(Instructions to follow)
When a line below contains the string "none", show that line.

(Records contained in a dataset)
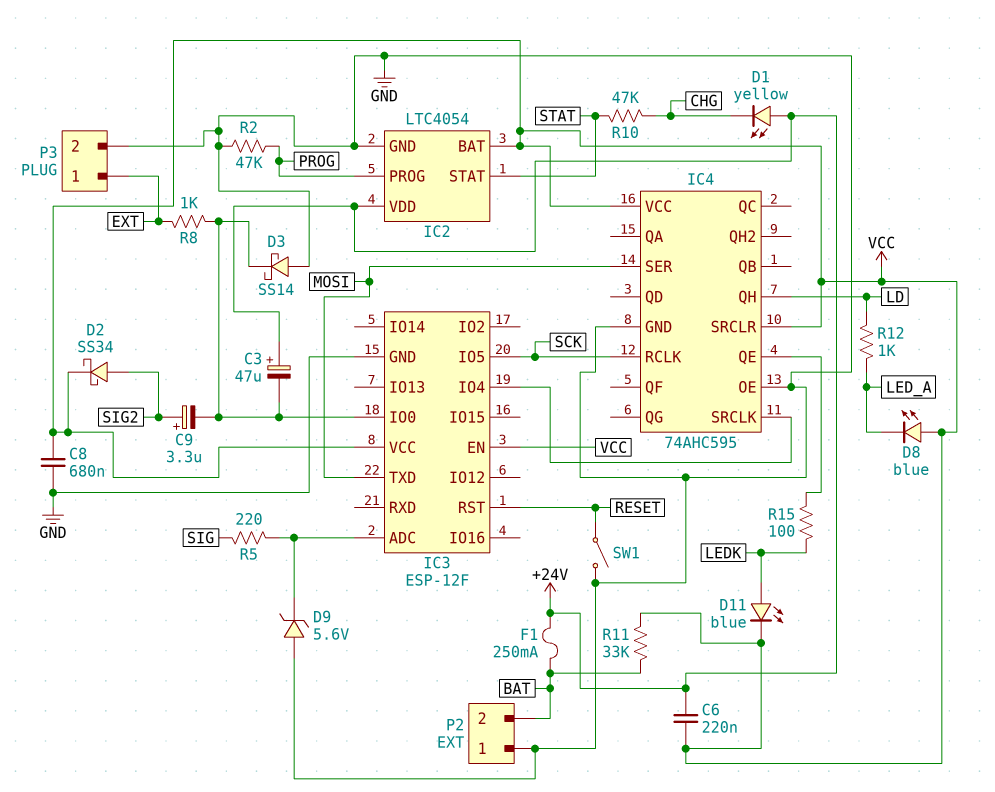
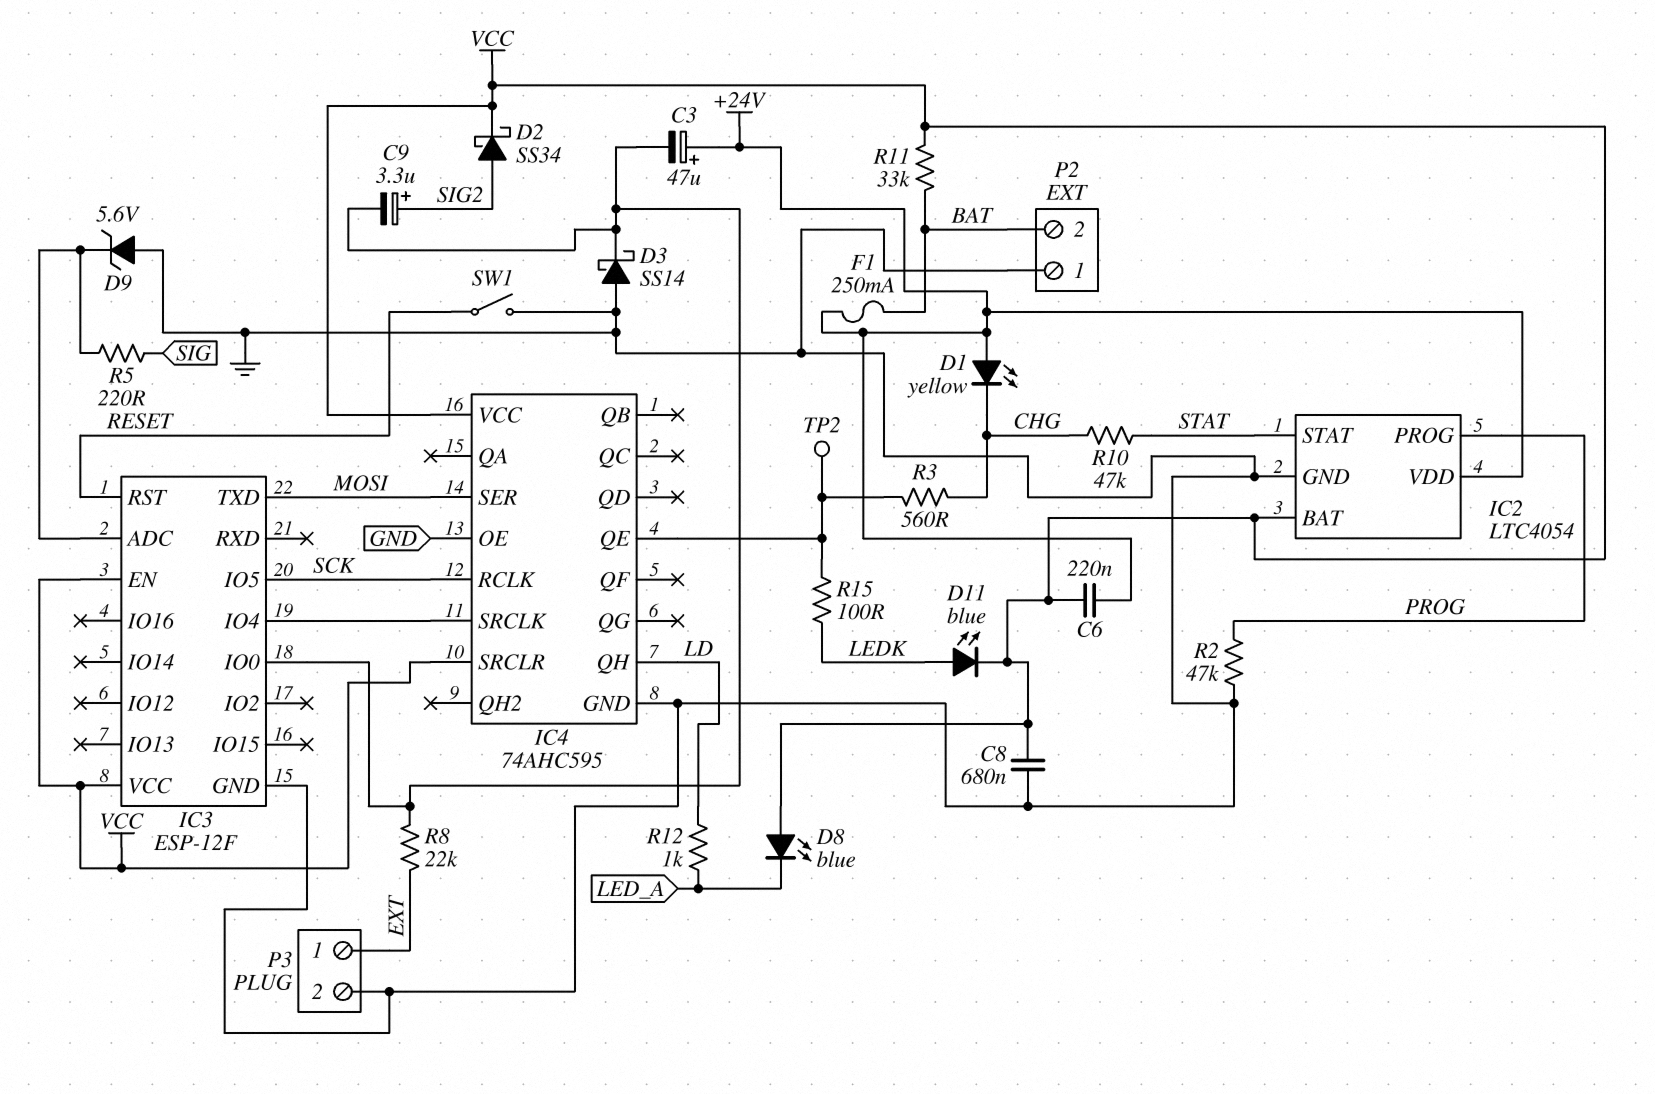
R3: none -> 560 (CHG, IC4/QE)
R8: 1k (EXT, IC3/IO0) -> 22k (EXT, IC3/IO0)
TP2: none -> test point (IC4/QE)

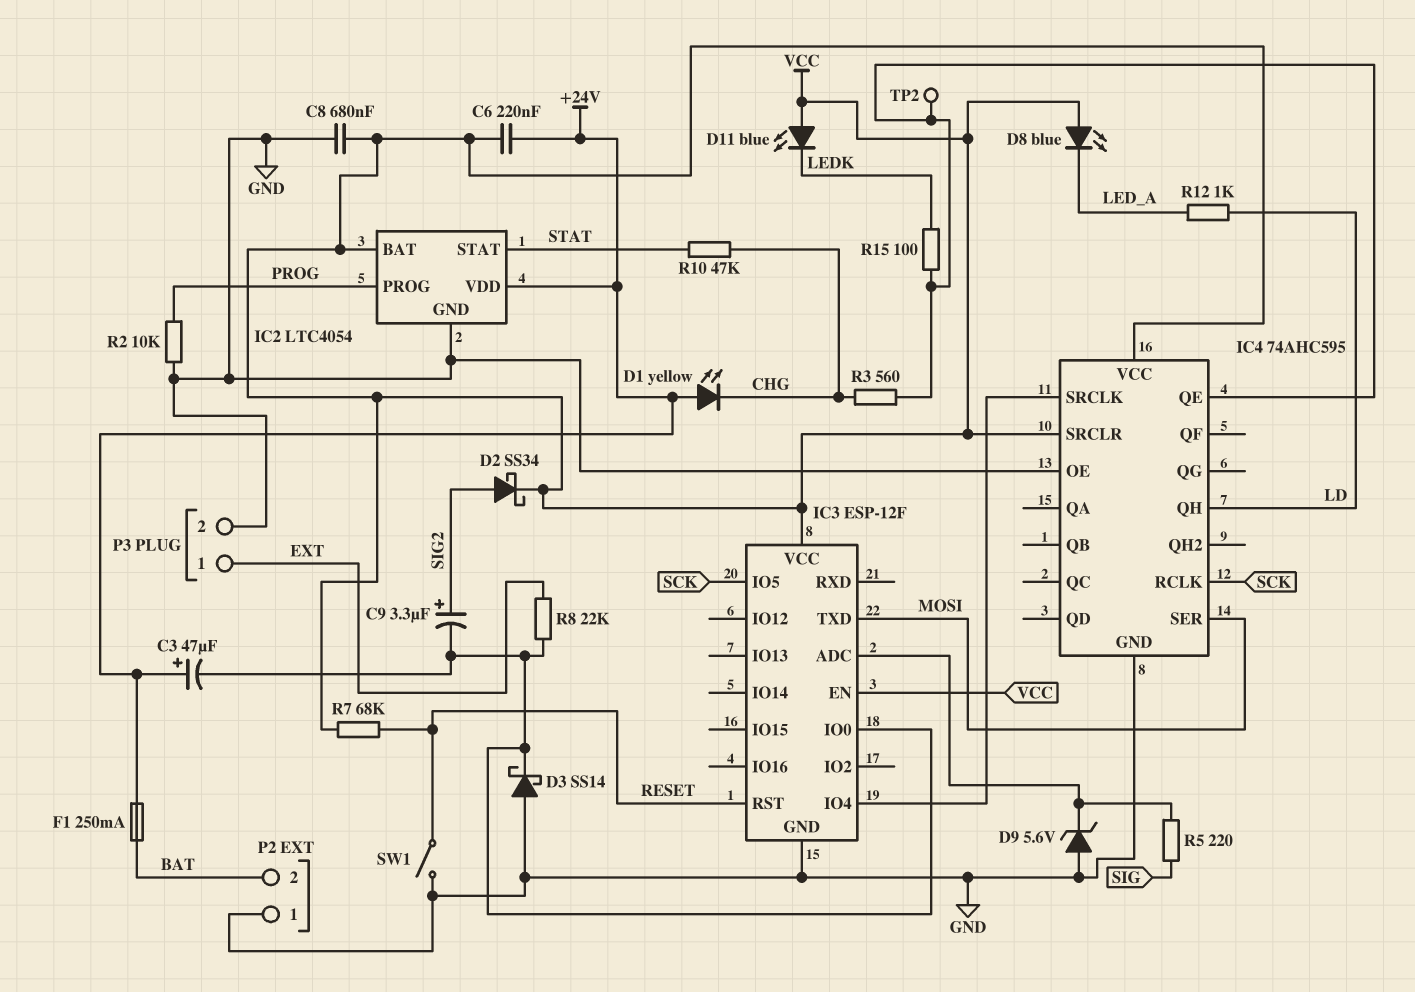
D11: LED blue (A LEDK, K VCC) -> LED blue (A VCC, K LEDK)
R2: 47k (GND, PROG) -> 10k (GND, PROG)
R7: none -> 68k (RESET, VCC)
R11: 33k (BAT, VCC) -> none

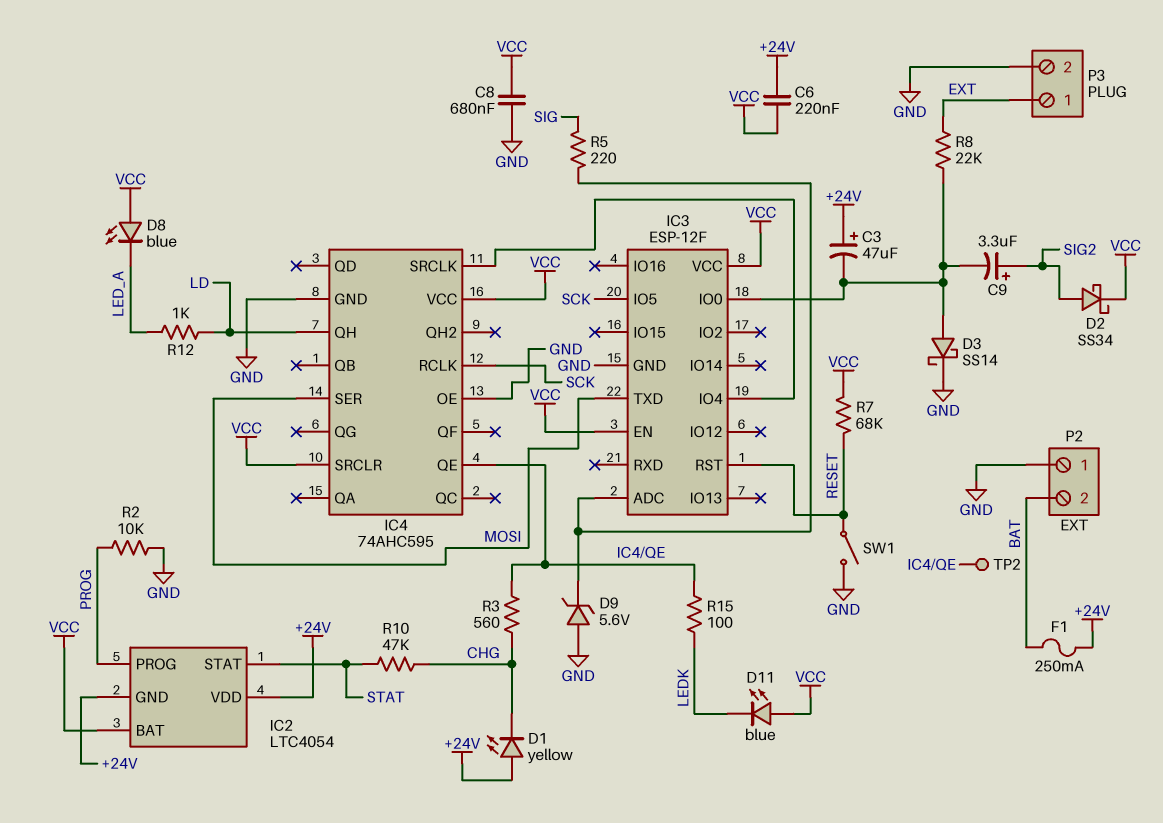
D3: schottky SS14 (A GND, K IC3/IO0) -> schottky SS14 (A IC3/IO0, K GND)
IC2 pin GND: GND -> +24V

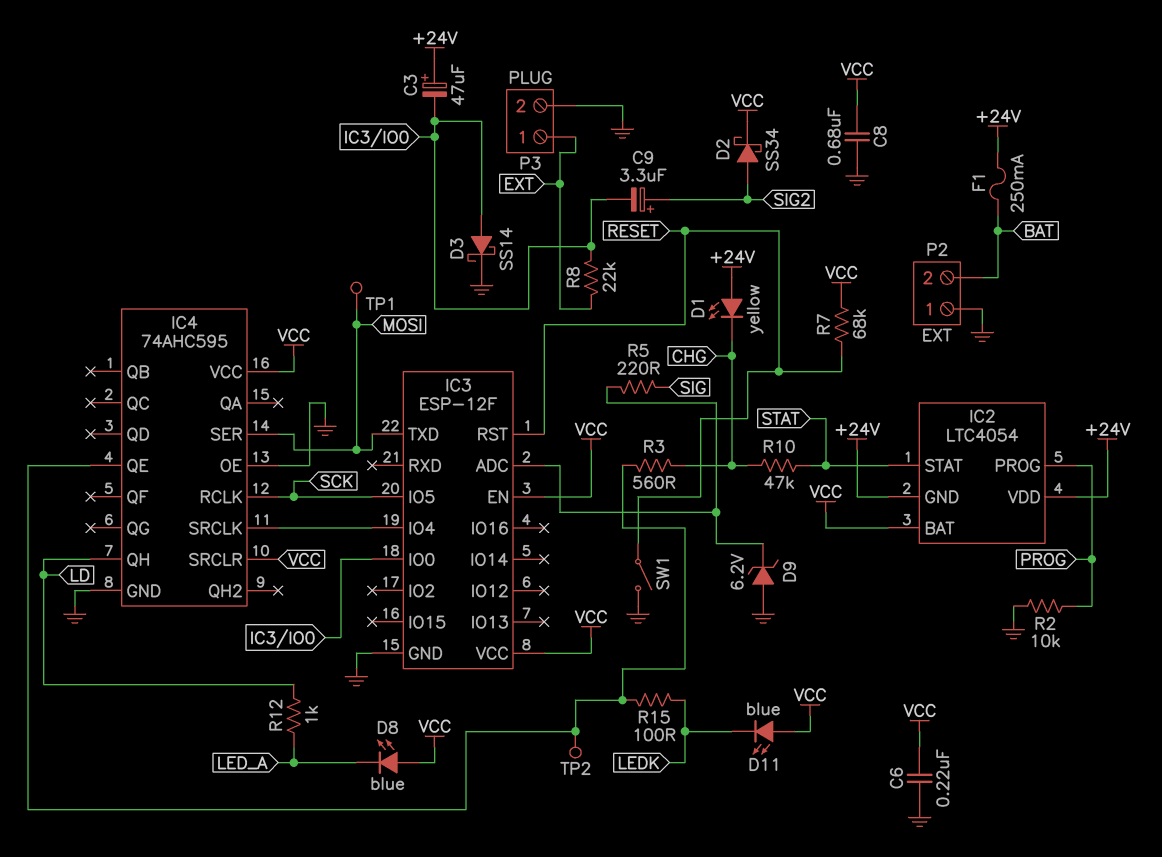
C6: 220nF (+24V, VCC) -> 220nF (GND, VCC)
D9: zener 5.6V (A GND, K IC3/ADC) -> zener 6.2V (A GND, K IC3/ADC)
TP1: none -> test point (MOSI)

(Answer box)
R3: none -> 560 (CHG, IC4/QE)
TP2: none -> test point (IC4/QE)
R7: none -> 68k (RESET, VCC)
R11: 33k (BAT, VCC) -> none
TP1: none -> test point (MOSI)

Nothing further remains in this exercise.